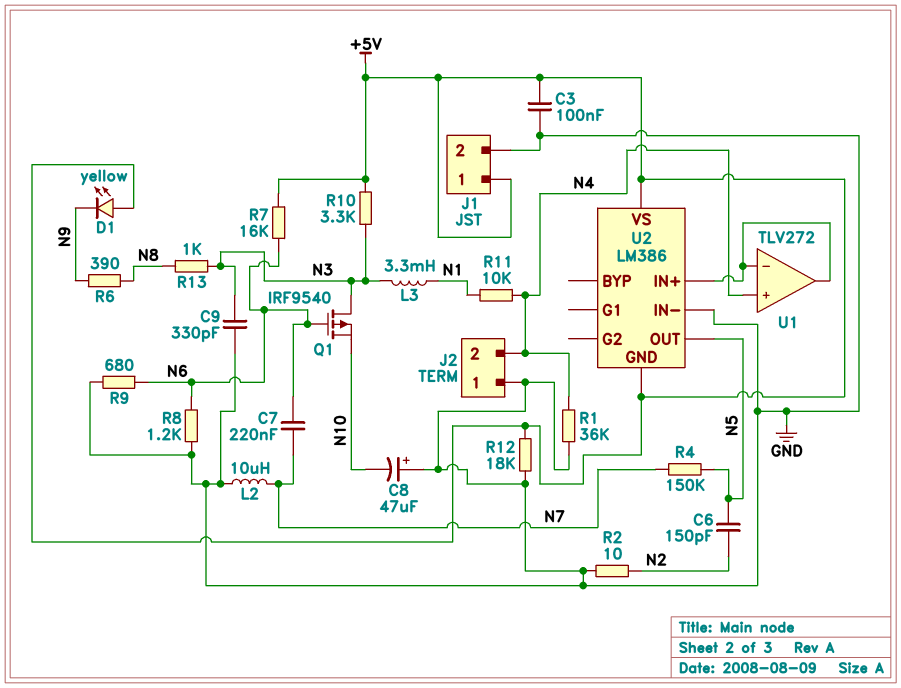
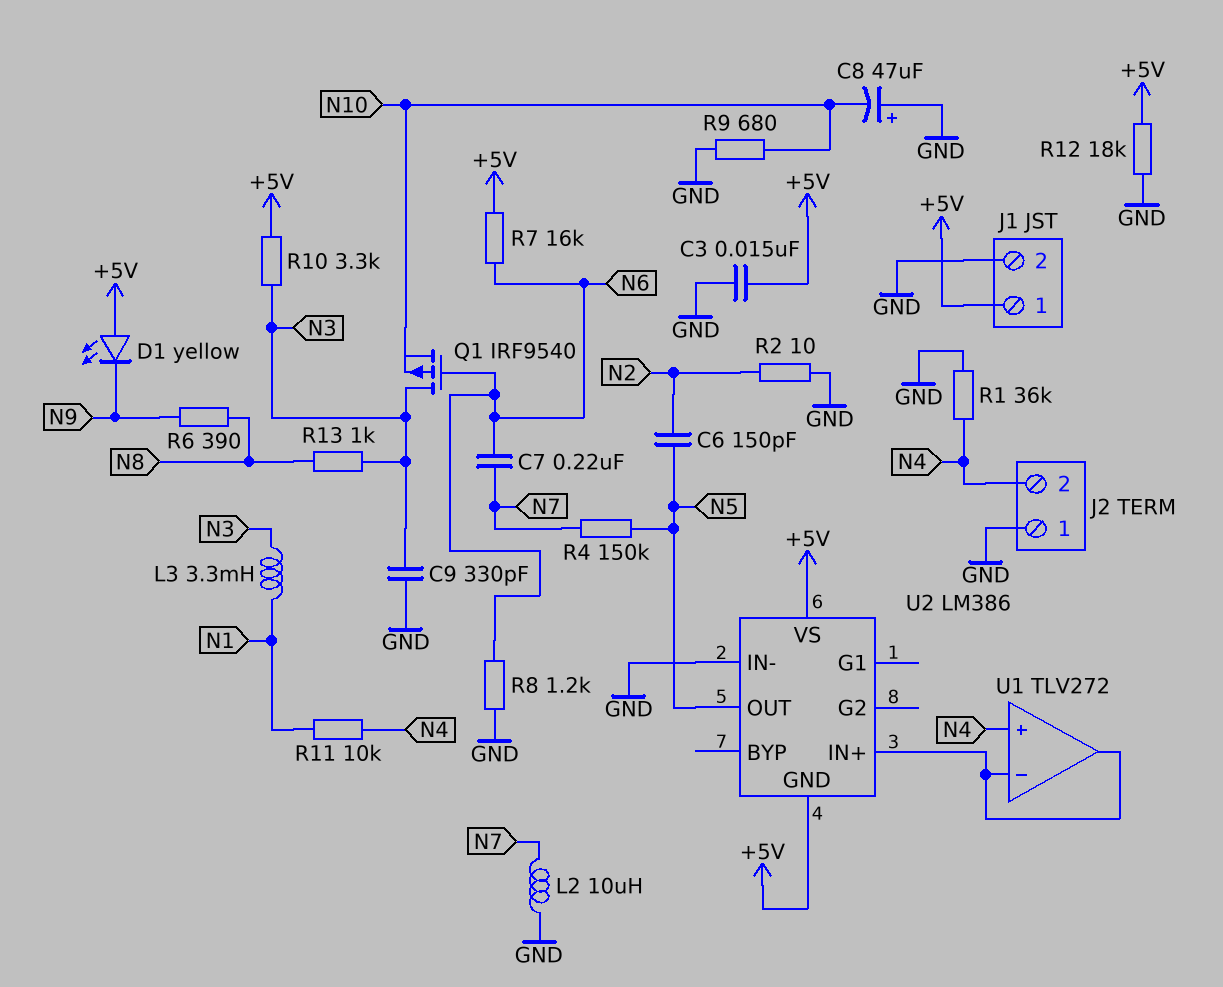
C3: 100nF (+5V, GND) -> 15nF (+5V, GND)
R9: 680 (GND, N6) -> 680 (GND, N10)

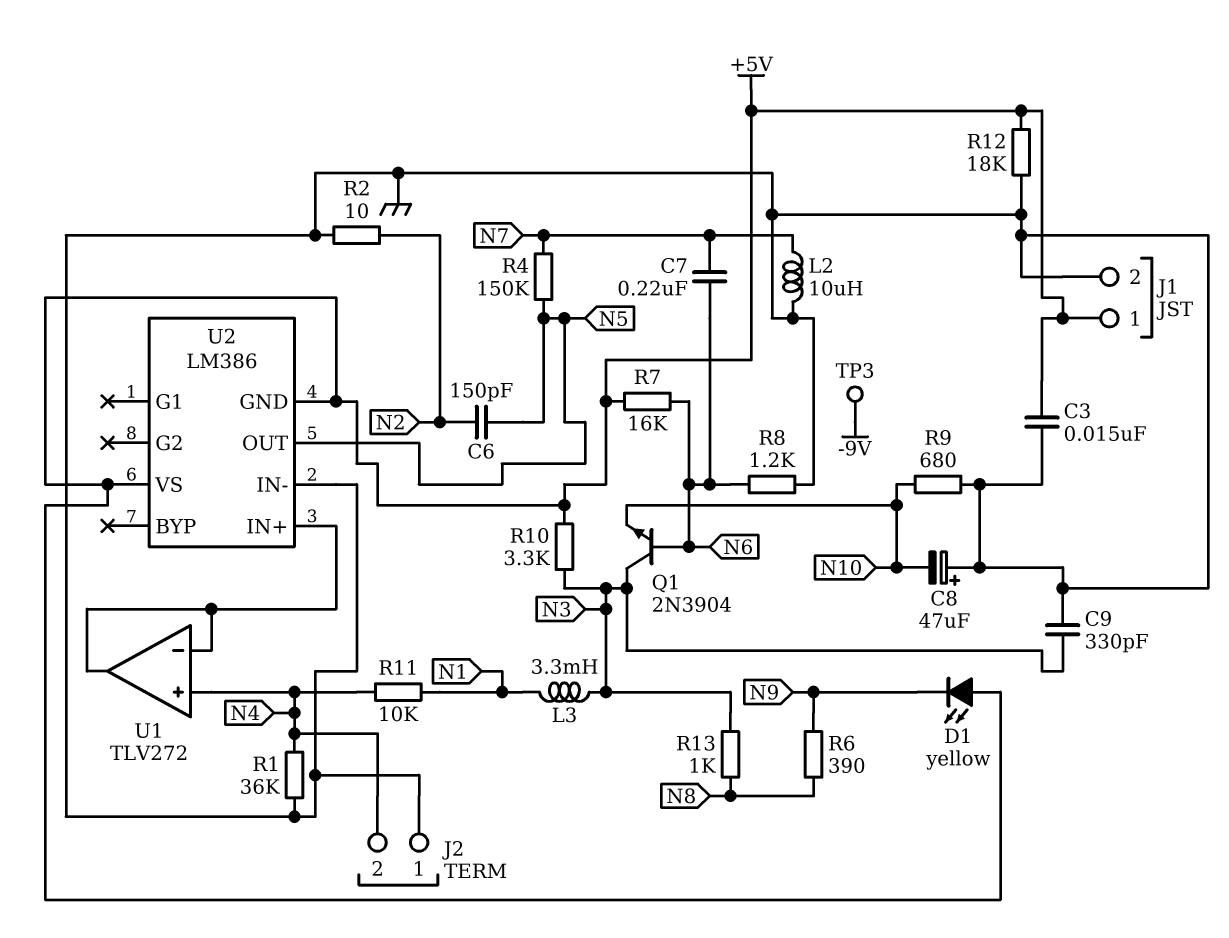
Q1: PMOS IRF9540 (G N6, D N3, S N10) -> NPN 2N3904 (B N6, C N3, E N10)
TP3: none -> test point (-9V)

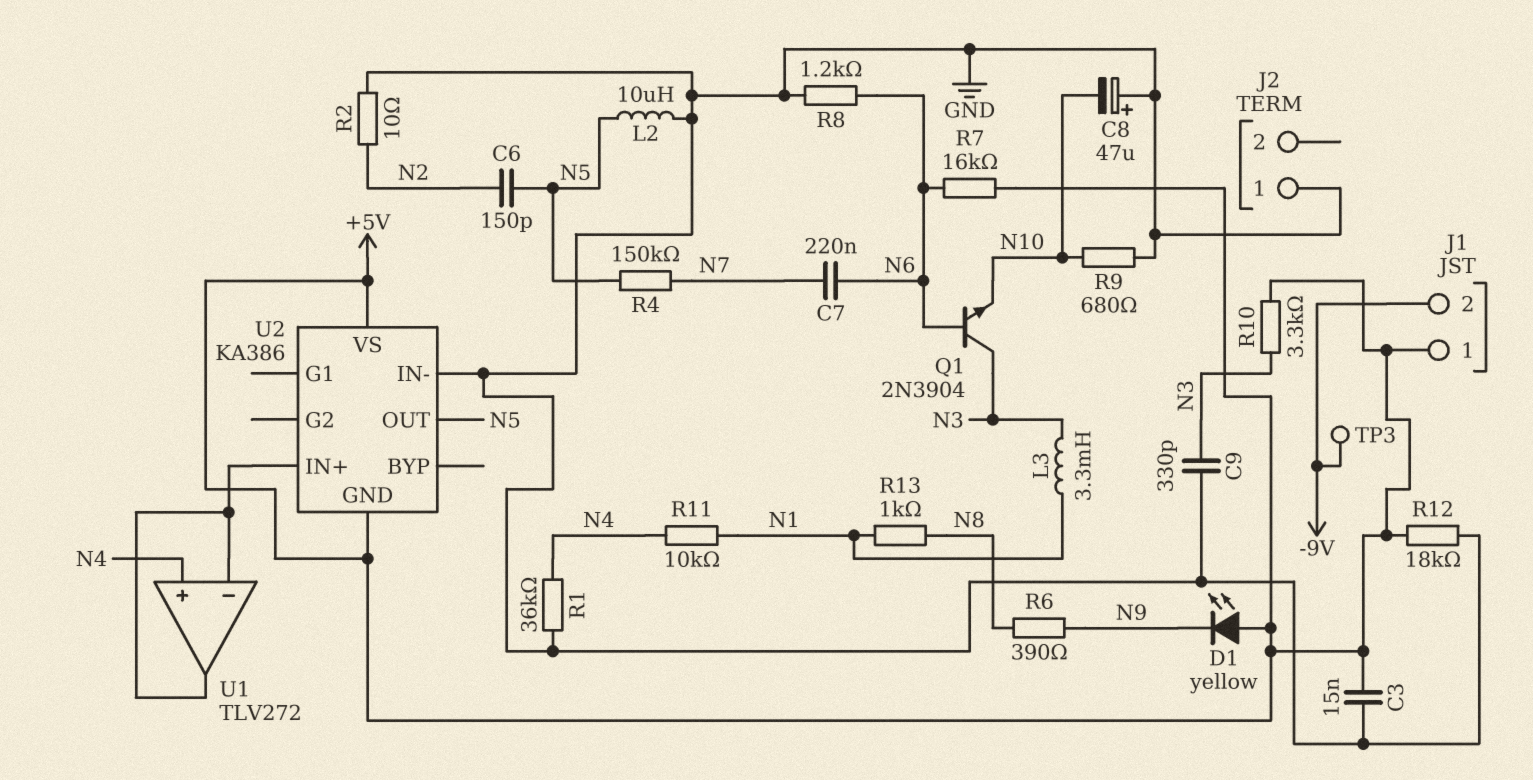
J1 pin 2: GND -> -9V
J2 pin 2: N4 -> none
L2: 10uH (GND, N7) -> 10uH (GND, N5)
R13: 1k (N3, N8) -> 1k (N1, N8)
U2: LM386 -> KA386

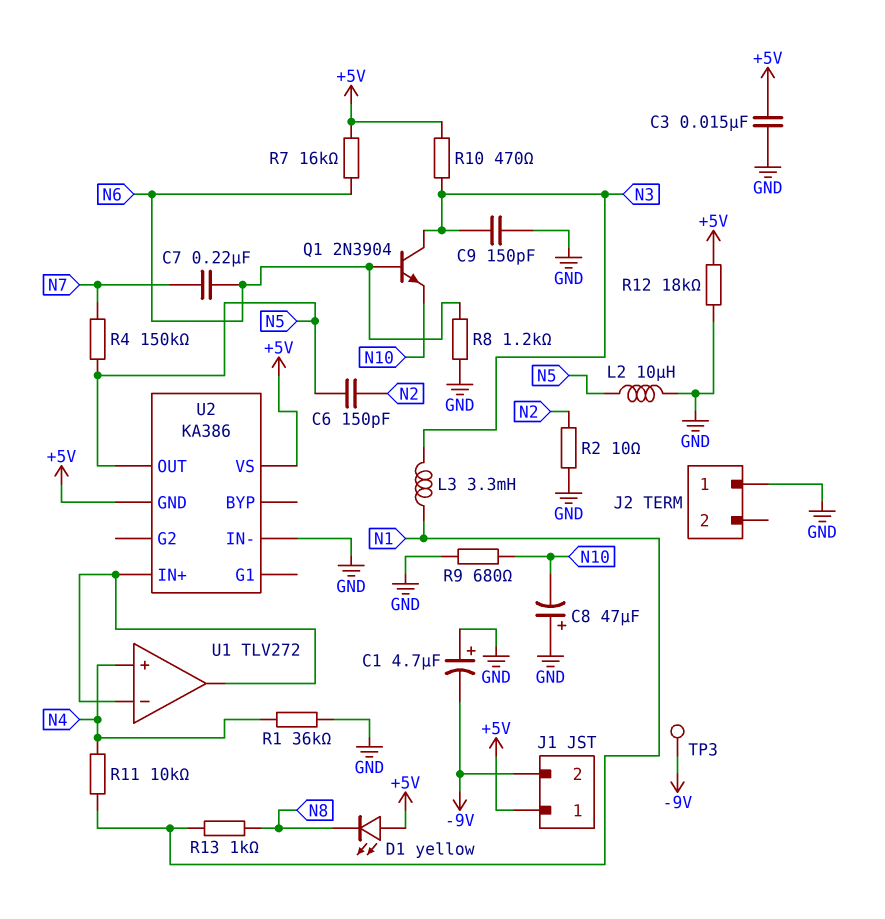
C1: none -> 4.7uF (plus GND, minus -9V)
C9: 330pF (GND, N3) -> 150pF (GND, N3)
D1: LED yellow (A +5V, K N9) -> LED yellow (A +5V, K N8)
R6: 390 (N8, N9) -> none
R10: 3.3k (+5V, N3) -> 470 (+5V, N3)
***
Each line from the one with "C1: none -> 4.7uF (plus GND, minus -9V)" through the last line of the material is to be retyped exactly, and no other line is.

C1: none -> 4.7uF (plus GND, minus -9V)
C9: 330pF (GND, N3) -> 150pF (GND, N3)
D1: LED yellow (A +5V, K N9) -> LED yellow (A +5V, K N8)
R6: 390 (N8, N9) -> none
R10: 3.3k (+5V, N3) -> 470 (+5V, N3)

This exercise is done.